====== INFORMATION SHOWN
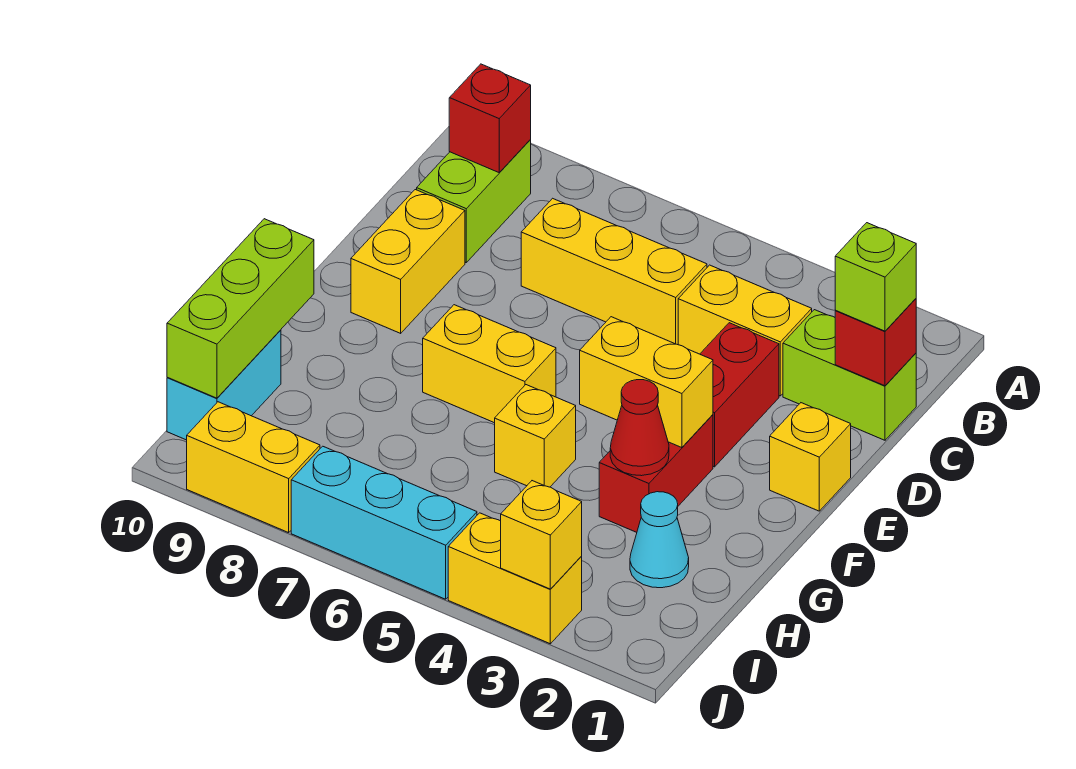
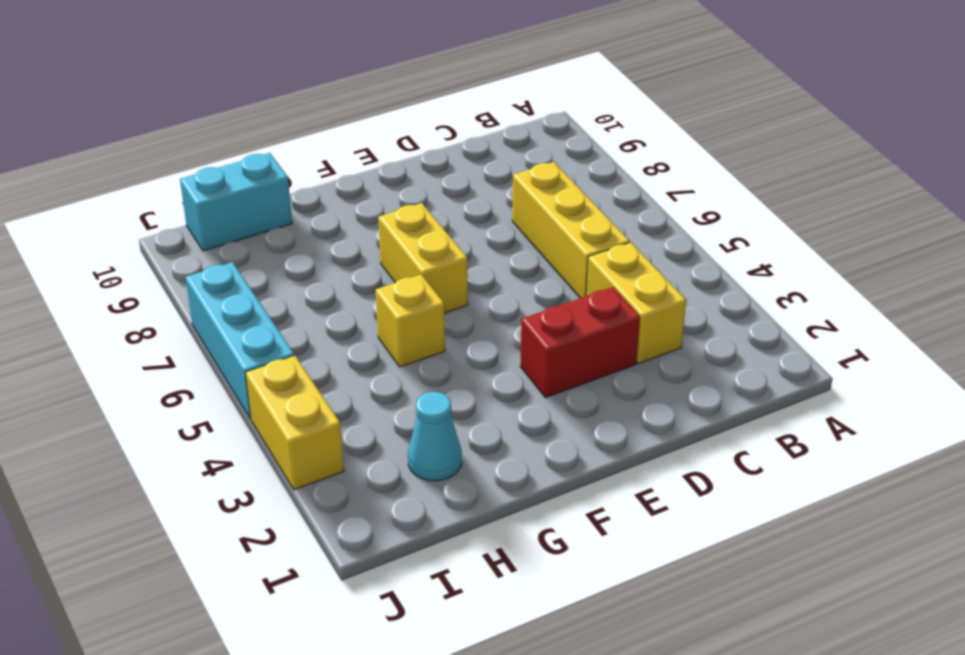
none -> lime brick B9:C9 level 1
none -> lime brick C1:C2 level 1
none -> yellow brick D9:E9 level 1

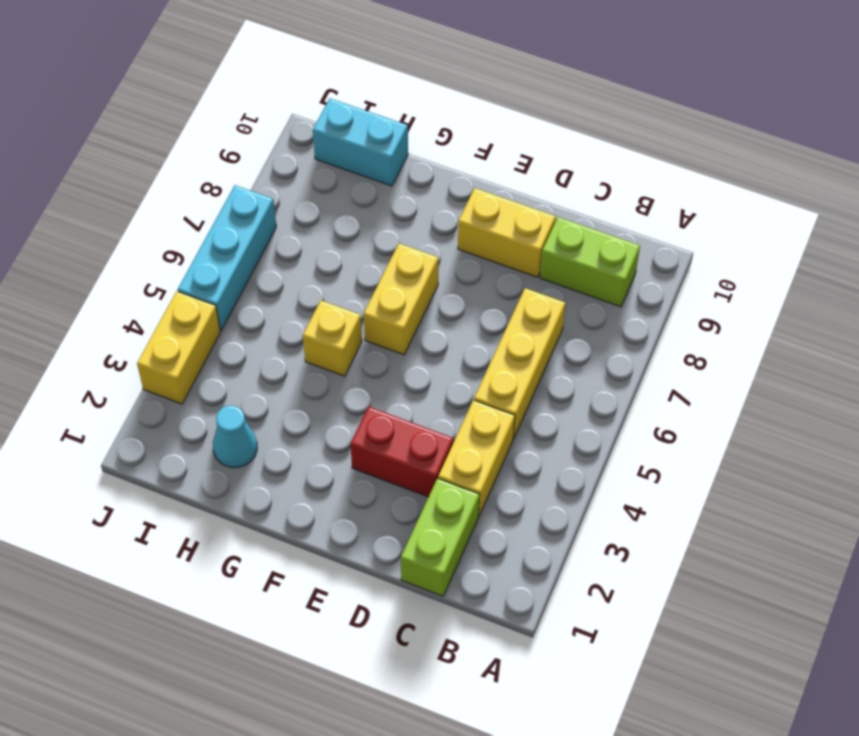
none -> yellow brick E1 level 1
none -> red brick F3:G3 level 1
none -> yellow brick J8:J9 level 1

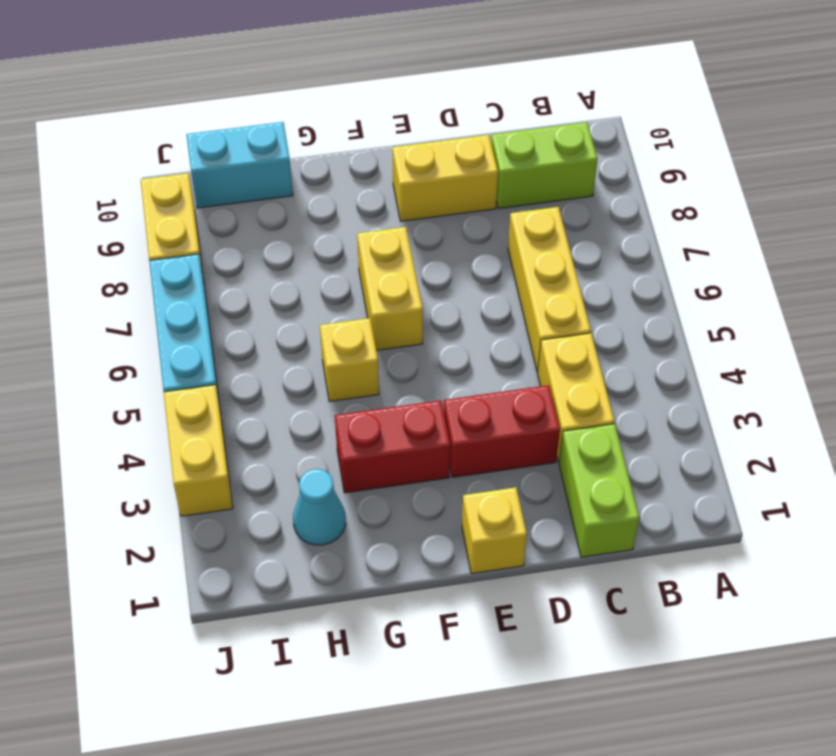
none -> red brick B9 level 2
none -> red brick C1 level 2
none -> yellow brick F3:F4 level 2

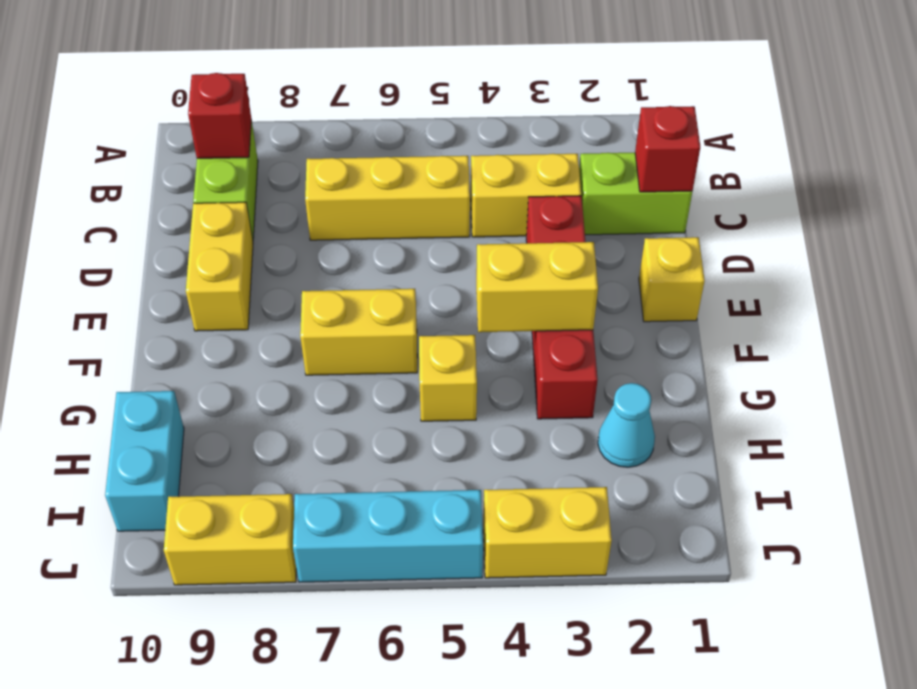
none -> red cone G3 level 2
none -> lime brick G10:I10 level 2
none -> yellow brick J3 level 2

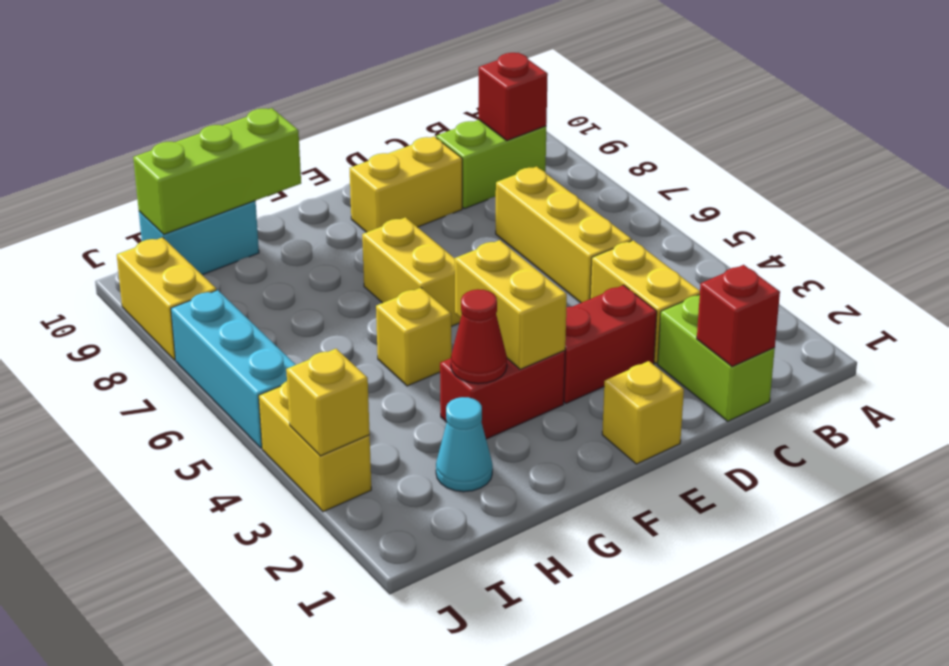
none -> lime brick C1 level 3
============
Without the pictures, retype exactly the lines from the one that holds "none -> red cone G3 level 2" to the last line of the data above, both of them included.

none -> red cone G3 level 2
none -> lime brick G10:I10 level 2
none -> yellow brick J3 level 2

none -> lime brick C1 level 3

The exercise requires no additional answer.